*** Opening Material for this exercise ***

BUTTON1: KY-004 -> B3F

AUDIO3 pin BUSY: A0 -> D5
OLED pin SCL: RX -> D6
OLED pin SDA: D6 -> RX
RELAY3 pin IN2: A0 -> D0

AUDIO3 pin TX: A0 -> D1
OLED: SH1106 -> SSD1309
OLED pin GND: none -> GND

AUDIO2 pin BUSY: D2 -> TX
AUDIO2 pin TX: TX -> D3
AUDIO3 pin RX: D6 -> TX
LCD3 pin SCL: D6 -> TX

*** Closing Material for this exercise ***
*** Opening Material for this exercise ***

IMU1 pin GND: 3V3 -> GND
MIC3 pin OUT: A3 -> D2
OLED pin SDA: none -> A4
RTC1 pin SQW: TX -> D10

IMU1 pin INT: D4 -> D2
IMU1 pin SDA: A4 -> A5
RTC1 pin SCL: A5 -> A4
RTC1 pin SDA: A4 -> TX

*** Closing Material for this exercise ***
*** Opening Material for this exercise ***

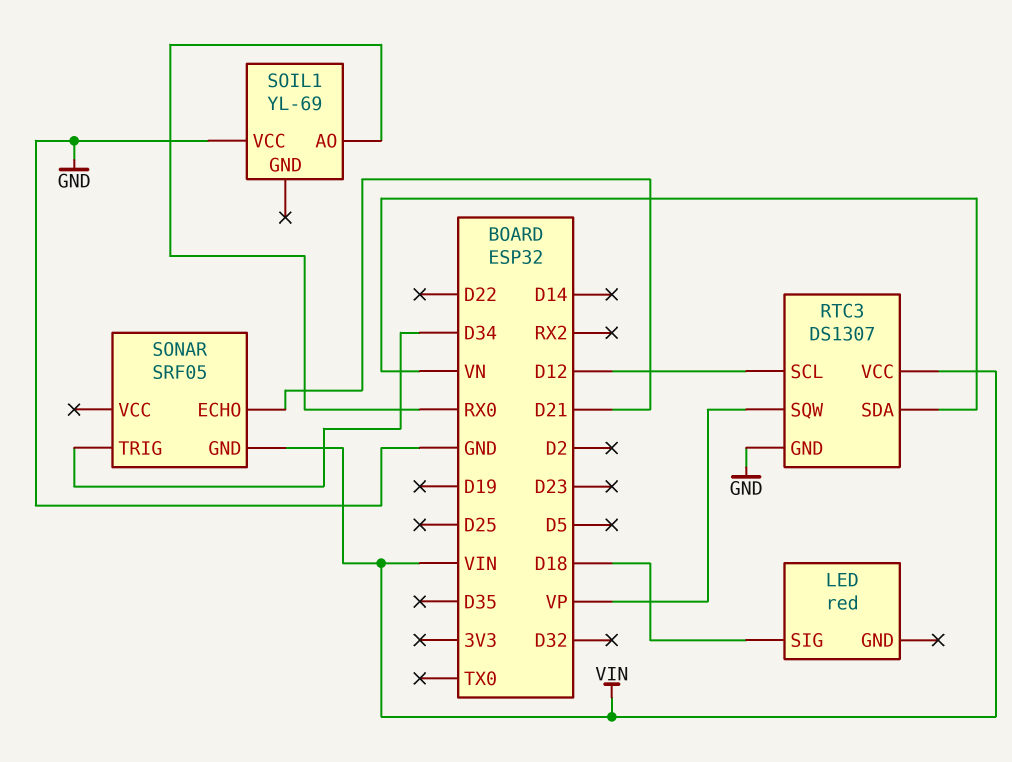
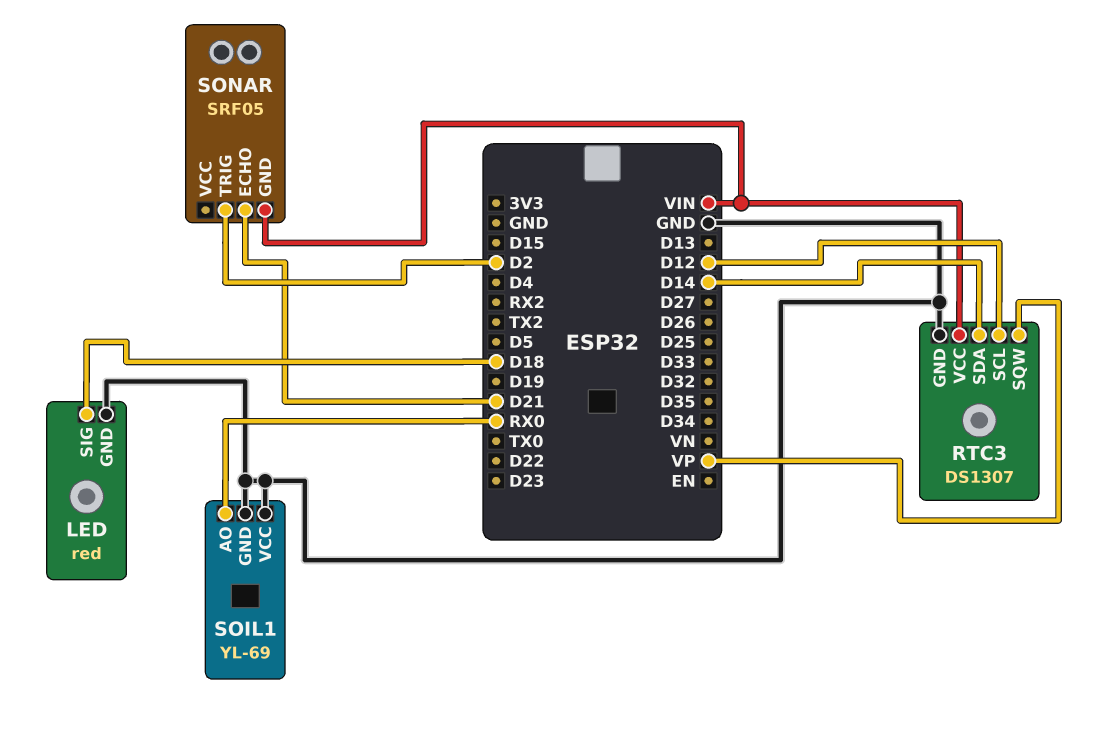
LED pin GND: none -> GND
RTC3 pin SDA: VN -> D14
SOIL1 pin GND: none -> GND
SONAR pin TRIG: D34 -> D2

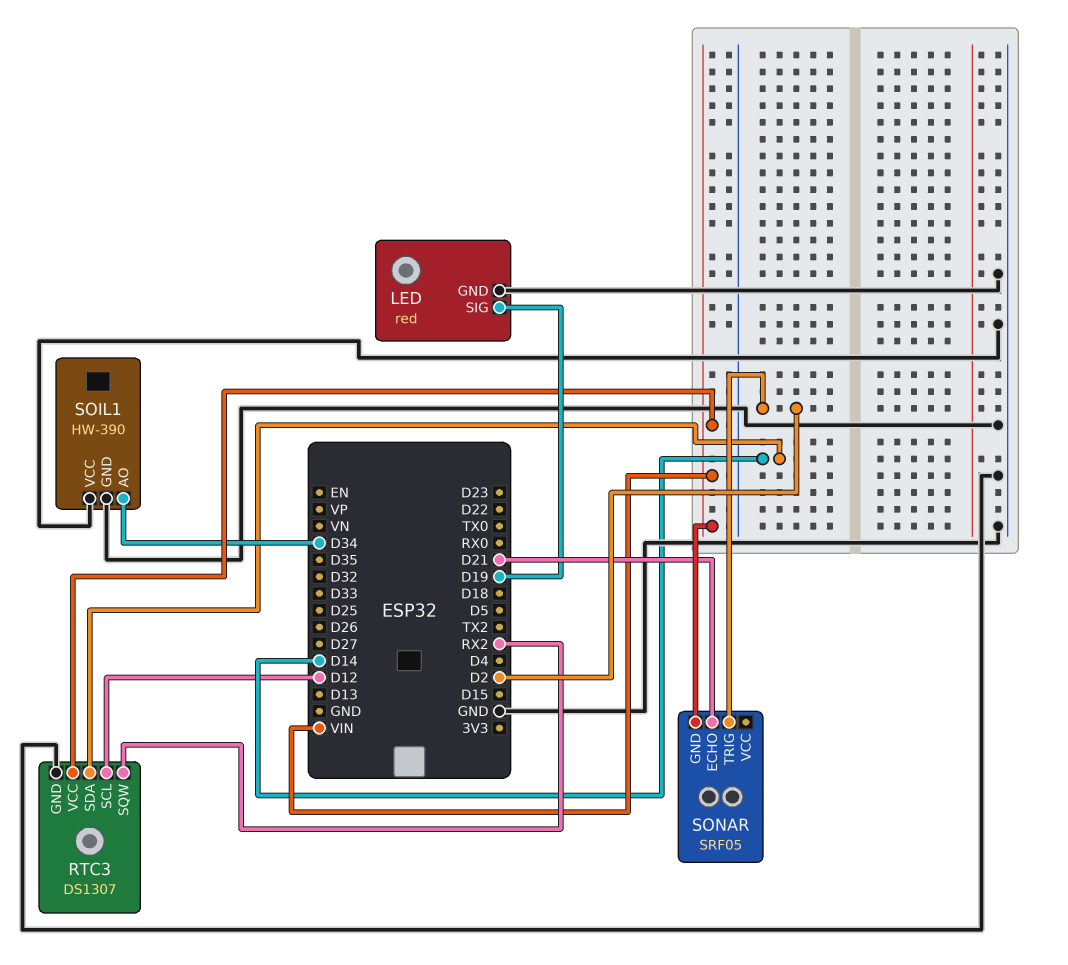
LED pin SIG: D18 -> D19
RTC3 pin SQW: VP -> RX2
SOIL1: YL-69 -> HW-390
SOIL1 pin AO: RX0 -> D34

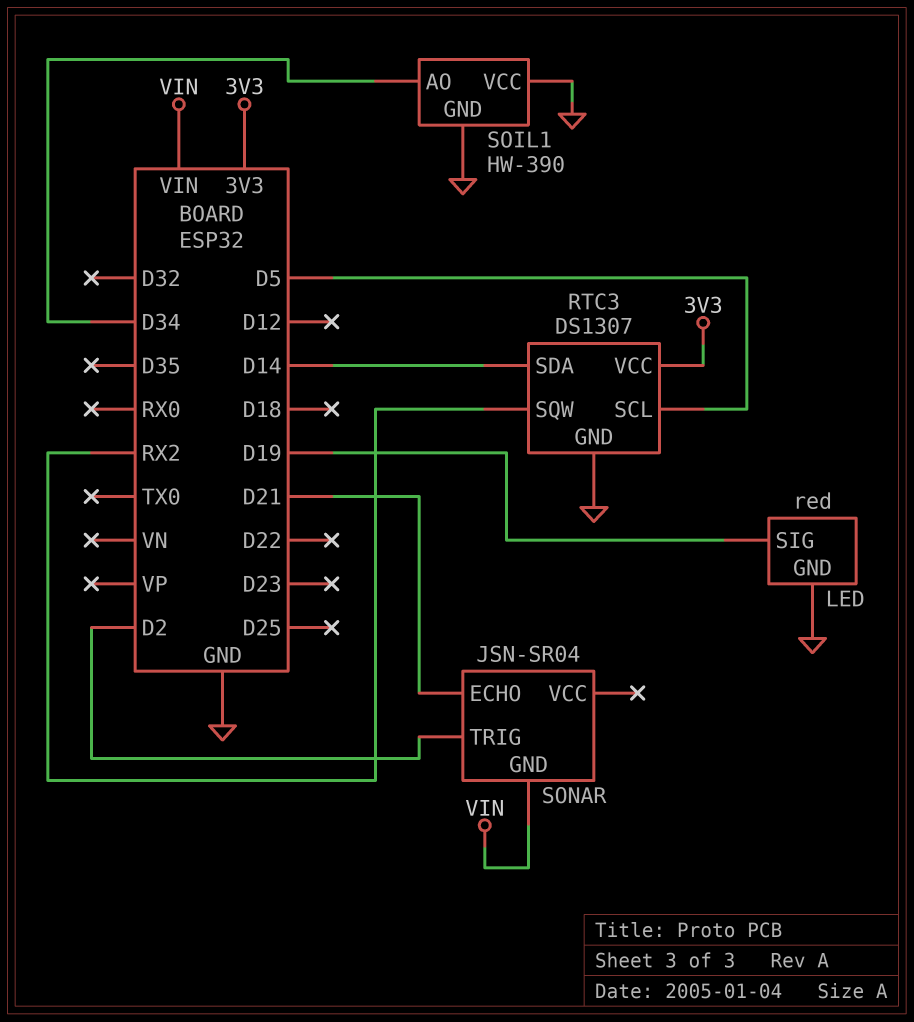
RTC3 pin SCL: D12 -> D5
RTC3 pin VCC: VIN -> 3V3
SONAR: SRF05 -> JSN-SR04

*** Closing Material for this exercise ***

- **Work order**
Where a line above holds the string "OLED", show that line.

- **Exercise output**
OLED pin SCL: RX -> D6
OLED pin SDA: D6 -> RX
OLED: SH1106 -> SSD1309
OLED pin GND: none -> GND
OLED pin SDA: none -> A4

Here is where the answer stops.